> WHAT TO PRODUCE
Locate "orange spoon [86,428,156,464] -> none" in the listing below, then output the line holding it and every line after it, exactly and with nothing else.

> SUPPLIED MATERIAL
***
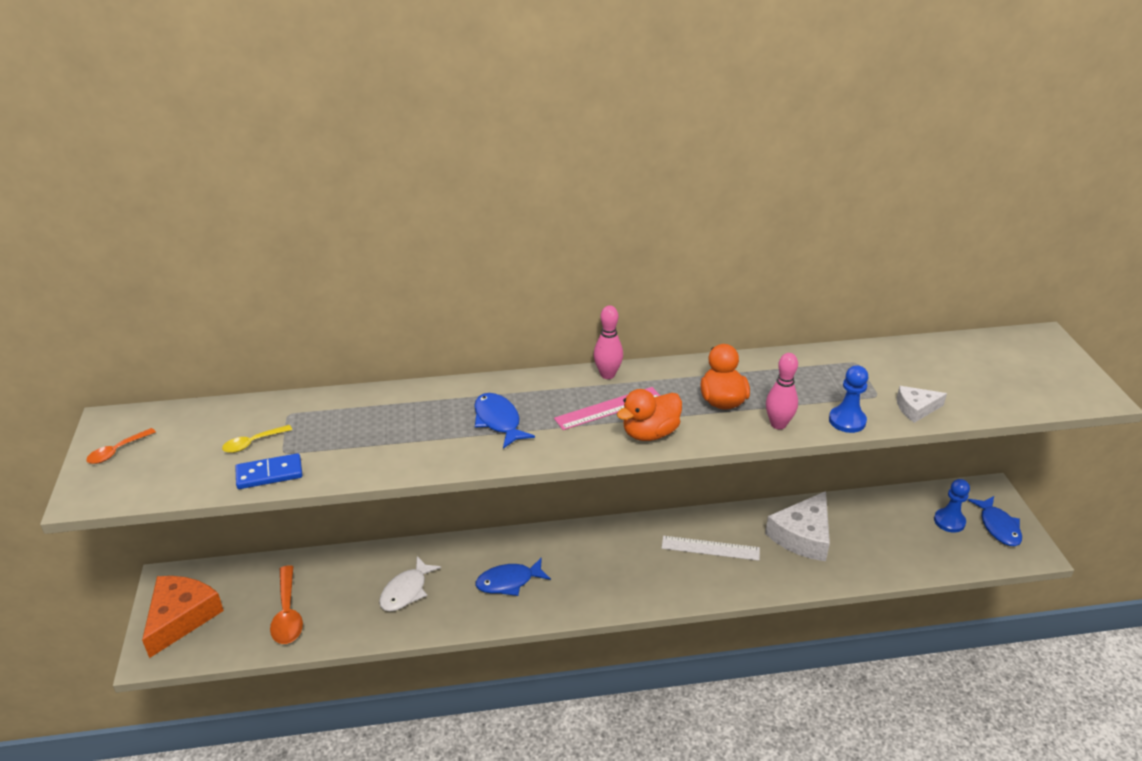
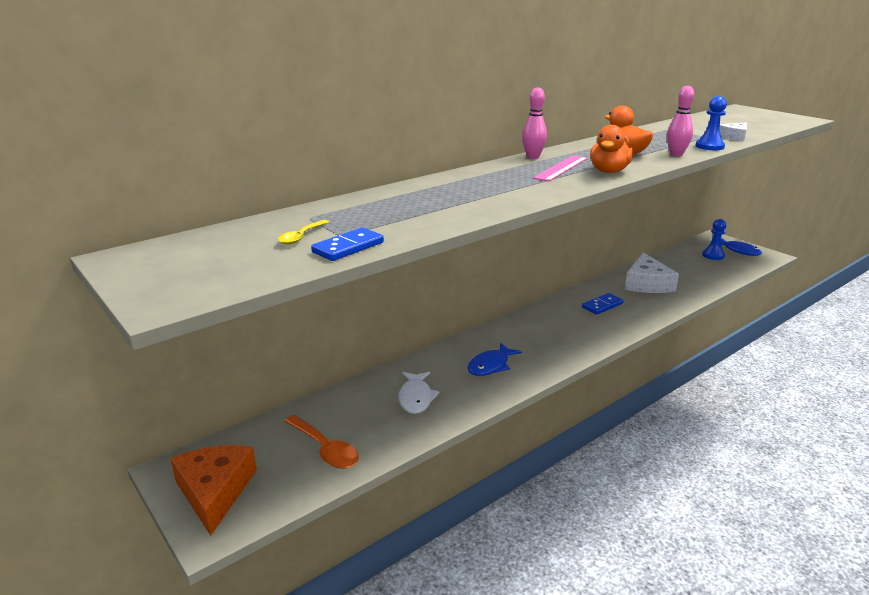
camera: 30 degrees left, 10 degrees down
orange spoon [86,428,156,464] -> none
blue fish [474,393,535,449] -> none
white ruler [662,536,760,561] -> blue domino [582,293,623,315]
***
> ANSWER AREA
orange spoon [86,428,156,464] -> none
blue fish [474,393,535,449] -> none
white ruler [662,536,760,561] -> blue domino [582,293,623,315]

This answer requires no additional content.